→ Work instruction:
A verbatim copy of the full data, with no pictures, is the expected answer.

→ Provided data:
========================================================================

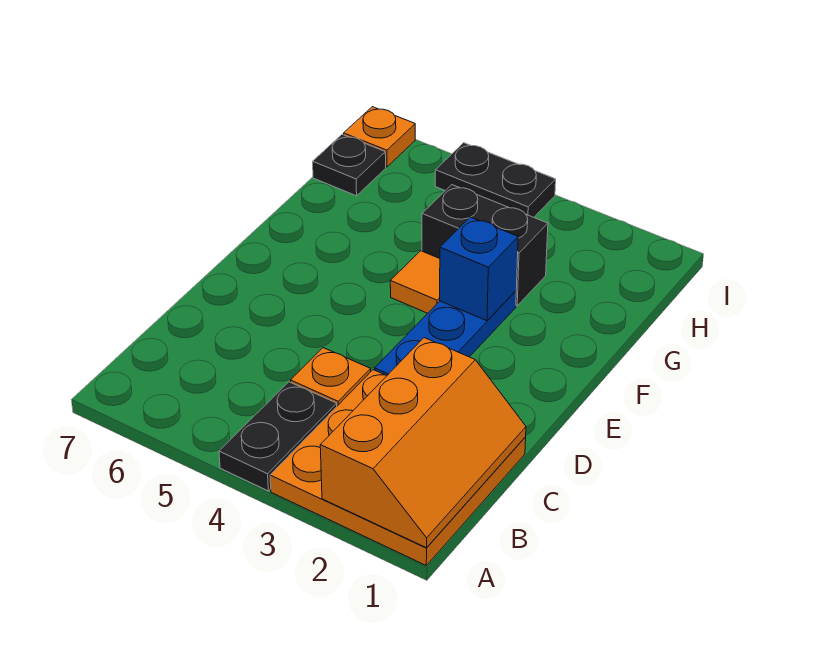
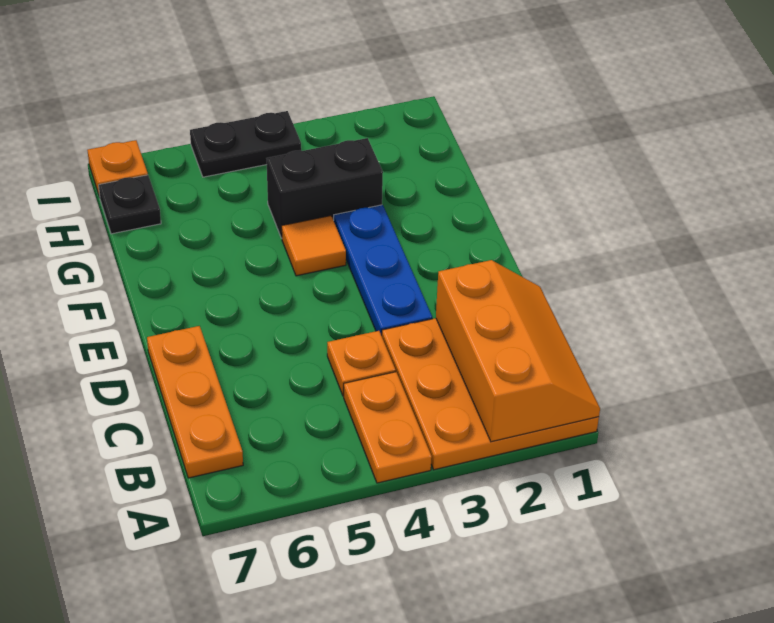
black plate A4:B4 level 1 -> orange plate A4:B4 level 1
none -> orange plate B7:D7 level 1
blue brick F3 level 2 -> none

========================================================================

→ Reply to the exercise:
black plate A4:B4 level 1 -> orange plate A4:B4 level 1
none -> orange plate B7:D7 level 1
blue brick F3 level 2 -> none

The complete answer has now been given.